(WRITTEN PROBLEM):
Return all of the records below word for word, with every line unchanged and in its original order.

(PROVIDED RECORDS):
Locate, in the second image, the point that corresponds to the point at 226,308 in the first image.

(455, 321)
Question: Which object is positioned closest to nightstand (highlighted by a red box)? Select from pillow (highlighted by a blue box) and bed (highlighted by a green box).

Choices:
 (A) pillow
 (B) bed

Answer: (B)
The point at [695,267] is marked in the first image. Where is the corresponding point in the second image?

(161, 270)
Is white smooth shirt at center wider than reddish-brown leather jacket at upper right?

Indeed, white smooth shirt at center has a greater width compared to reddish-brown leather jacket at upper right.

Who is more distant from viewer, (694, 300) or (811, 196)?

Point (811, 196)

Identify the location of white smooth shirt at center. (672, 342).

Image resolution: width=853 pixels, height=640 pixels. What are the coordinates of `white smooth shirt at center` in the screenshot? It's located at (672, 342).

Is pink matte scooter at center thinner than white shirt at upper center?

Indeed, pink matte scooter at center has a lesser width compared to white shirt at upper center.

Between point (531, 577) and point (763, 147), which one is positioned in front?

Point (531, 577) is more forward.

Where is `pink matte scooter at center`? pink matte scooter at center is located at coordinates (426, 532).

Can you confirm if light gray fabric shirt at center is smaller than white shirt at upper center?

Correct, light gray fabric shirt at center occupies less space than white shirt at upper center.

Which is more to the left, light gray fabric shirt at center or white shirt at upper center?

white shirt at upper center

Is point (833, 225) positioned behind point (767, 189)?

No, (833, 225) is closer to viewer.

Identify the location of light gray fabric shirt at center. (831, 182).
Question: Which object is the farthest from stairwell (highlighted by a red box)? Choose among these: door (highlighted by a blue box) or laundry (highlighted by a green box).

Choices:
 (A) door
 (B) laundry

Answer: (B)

(RESULT OF THIS EXERCISE):
Locate, in the second image, the point that corresponds to the point at 226,308 in the first image.

(455, 321)
Question: Which object is positioned closest to nightstand (highlighted by a red box)? Select from pillow (highlighted by a blue box) and bed (highlighted by a green box).

Choices:
 (A) pillow
 (B) bed

Answer: (B)
The point at [695,267] is marked in the first image. Where is the corresponding point in the second image?

(161, 270)
Is white smooth shirt at center wider than reddish-brown leather jacket at upper right?

Indeed, white smooth shirt at center has a greater width compared to reddish-brown leather jacket at upper right.

Who is more distant from viewer, (694, 300) or (811, 196)?

Point (811, 196)

Identify the location of white smooth shirt at center. (672, 342).

Image resolution: width=853 pixels, height=640 pixels. What are the coordinates of `white smooth shirt at center` in the screenshot? It's located at (672, 342).

Is pink matte scooter at center thinner than white shirt at upper center?

Indeed, pink matte scooter at center has a lesser width compared to white shirt at upper center.

Between point (531, 577) and point (763, 147), which one is positioned in front?

Point (531, 577) is more forward.

Where is `pink matte scooter at center`? pink matte scooter at center is located at coordinates (426, 532).

Can you confirm if light gray fabric shirt at center is smaller than white shirt at upper center?

Correct, light gray fabric shirt at center occupies less space than white shirt at upper center.

Which is more to the left, light gray fabric shirt at center or white shirt at upper center?

white shirt at upper center

Is point (833, 225) positioned behind point (767, 189)?

No, (833, 225) is closer to viewer.

Identify the location of light gray fabric shirt at center. (831, 182).
Question: Which object is the farthest from stairwell (highlighted by a red box)? Choose among these: door (highlighted by a blue box) or laundry (highlighted by a green box).

Choices:
 (A) door
 (B) laundry

Answer: (B)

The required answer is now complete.